What lines in the listing below hold the string "appeared"? Please copy them out.

#### INPUT FOR THIS TASK

————————

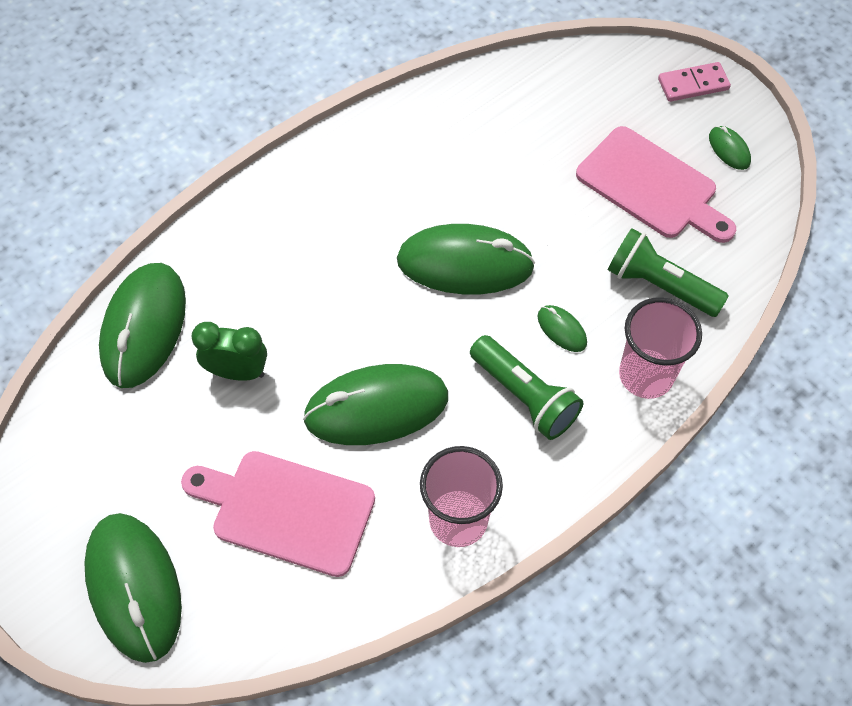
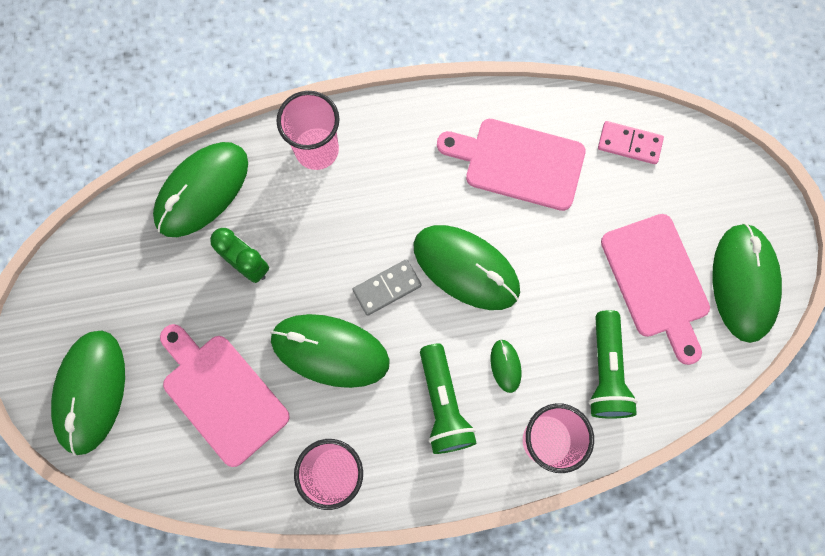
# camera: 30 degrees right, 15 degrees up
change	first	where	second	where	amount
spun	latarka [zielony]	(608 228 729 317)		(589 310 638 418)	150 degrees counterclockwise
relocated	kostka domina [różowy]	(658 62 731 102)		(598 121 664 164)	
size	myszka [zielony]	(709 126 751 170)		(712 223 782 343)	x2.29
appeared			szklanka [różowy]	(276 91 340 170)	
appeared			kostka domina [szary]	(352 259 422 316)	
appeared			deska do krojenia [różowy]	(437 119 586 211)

————————

#### ANSWER AREA
appeared			szklanka [różowy]	(276 91 340 170)	
appeared			kostka domina [szary]	(352 259 422 316)	
appeared			deska do krojenia [różowy]	(437 119 586 211)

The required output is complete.